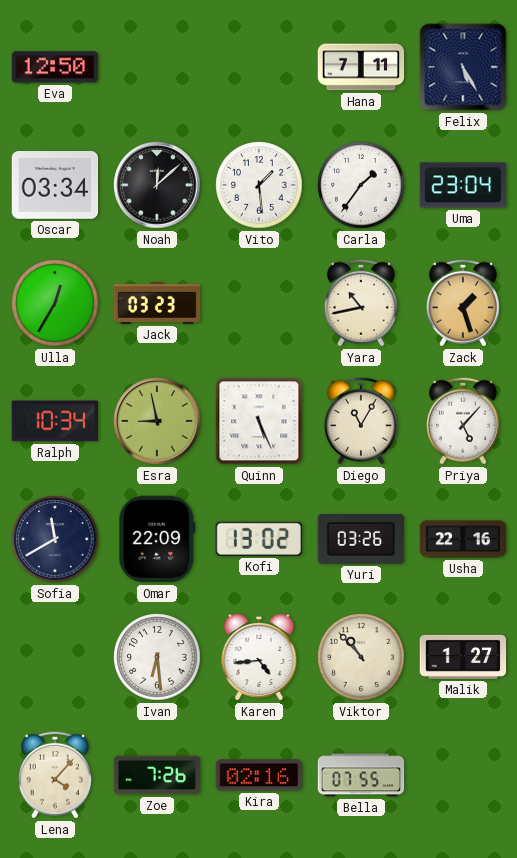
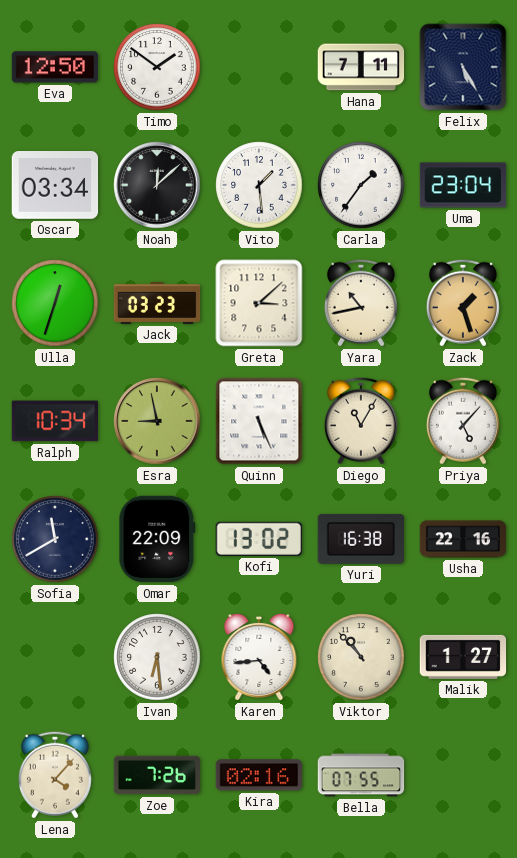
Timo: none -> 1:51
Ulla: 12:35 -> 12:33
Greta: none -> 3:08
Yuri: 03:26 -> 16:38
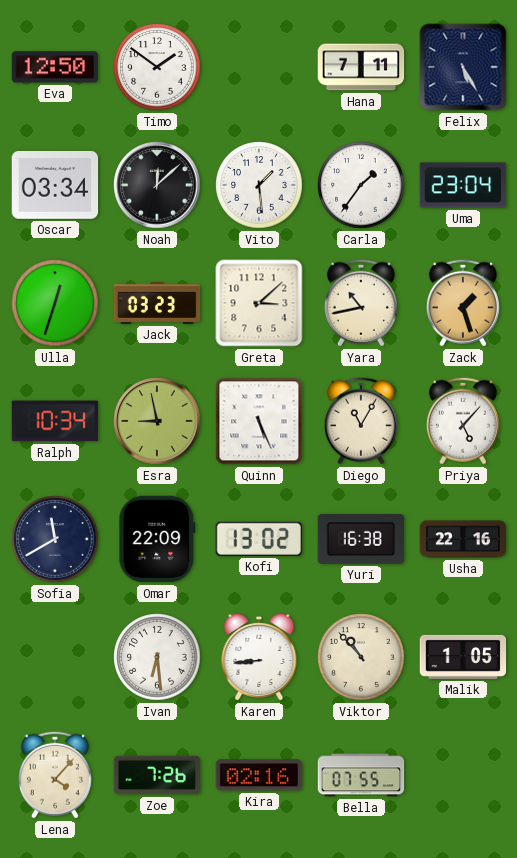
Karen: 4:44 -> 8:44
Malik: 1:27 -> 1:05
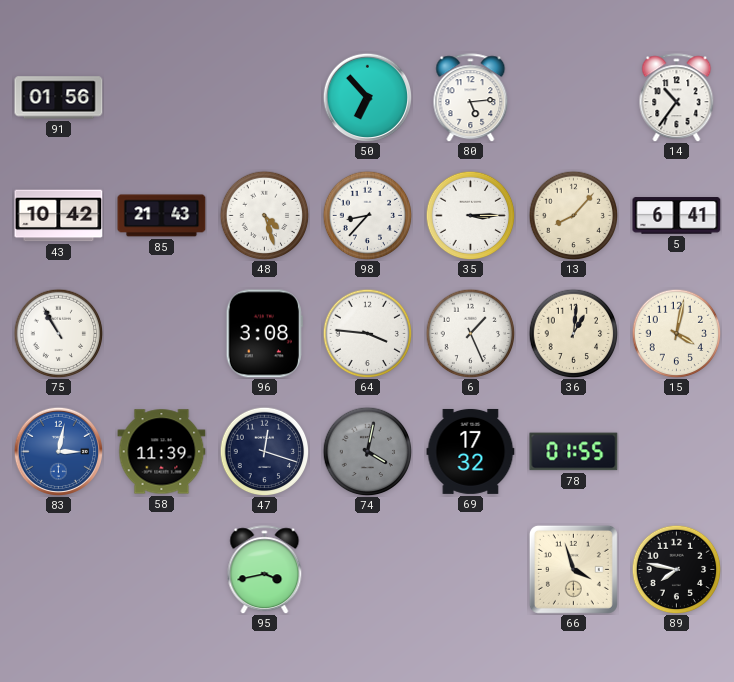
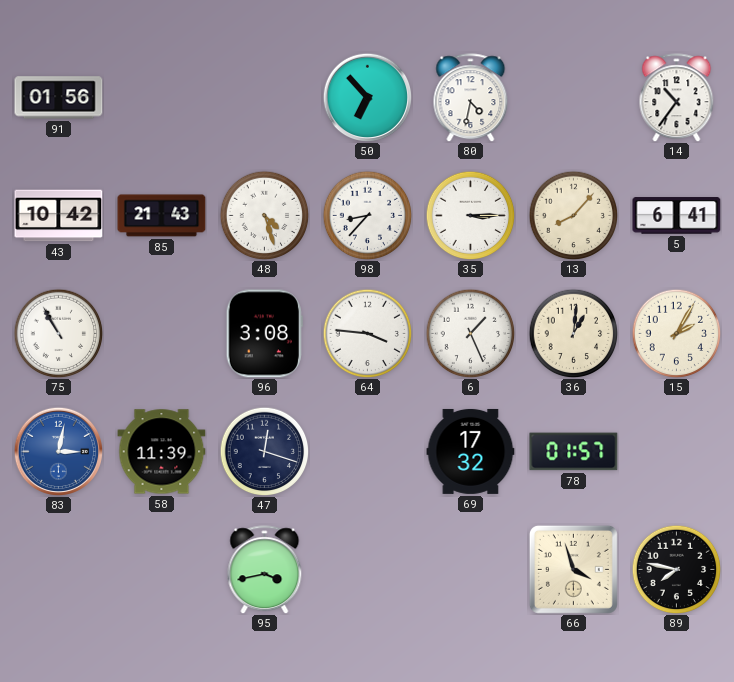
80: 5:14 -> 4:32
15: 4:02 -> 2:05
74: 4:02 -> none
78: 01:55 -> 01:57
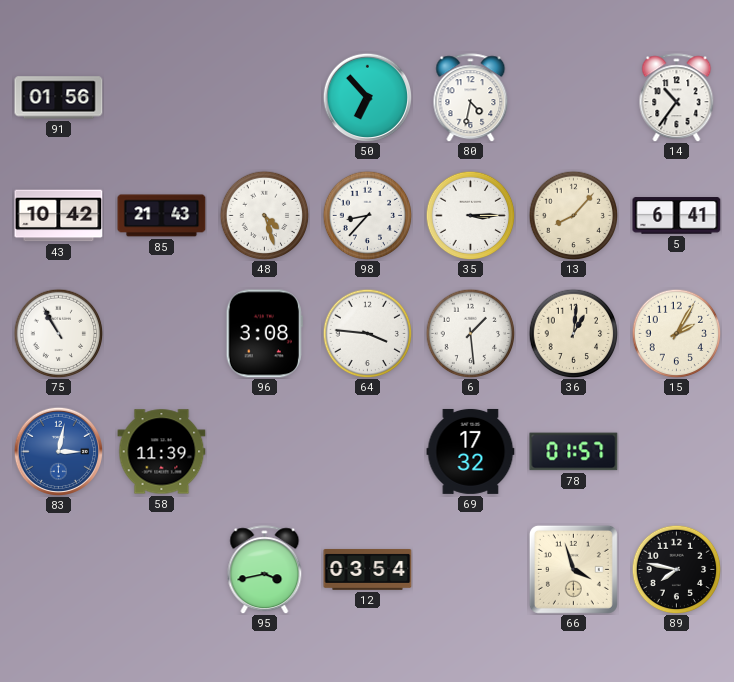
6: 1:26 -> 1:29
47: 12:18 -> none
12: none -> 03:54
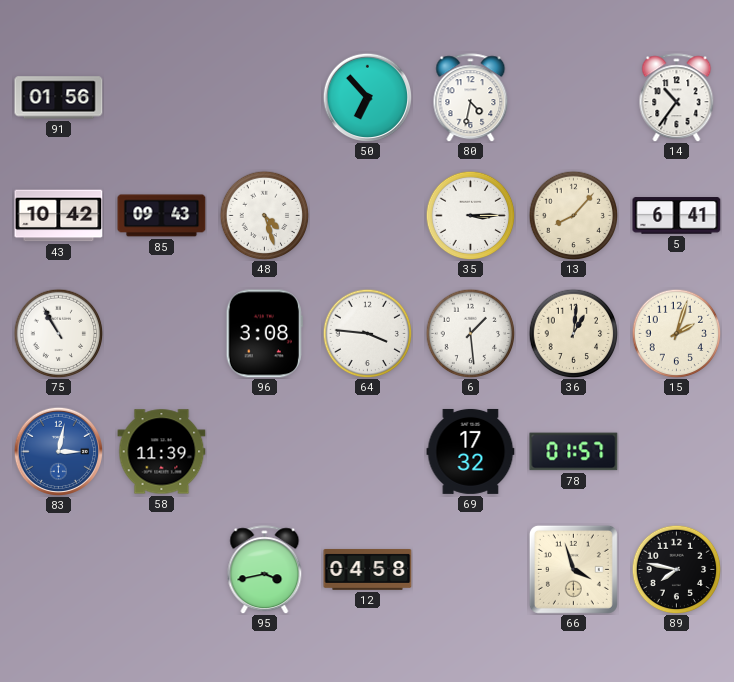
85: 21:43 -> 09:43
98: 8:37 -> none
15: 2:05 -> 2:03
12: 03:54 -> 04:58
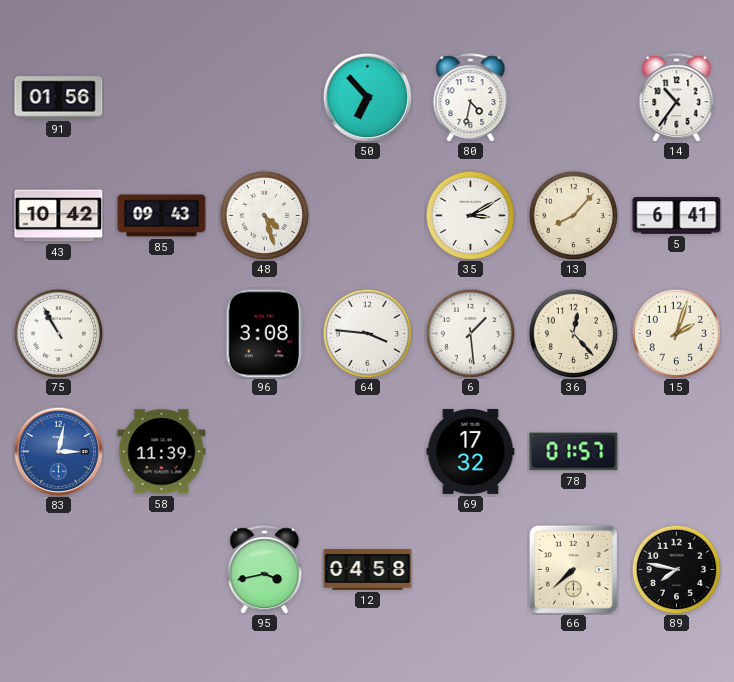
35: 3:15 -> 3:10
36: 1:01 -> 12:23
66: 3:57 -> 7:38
################
Please find every line in the listing above that contains the string "none", and copy each one.

Timo: none -> 1:51
Greta: none -> 3:08
74: 4:02 -> none
47: 12:18 -> none
12: none -> 03:54
98: 8:37 -> none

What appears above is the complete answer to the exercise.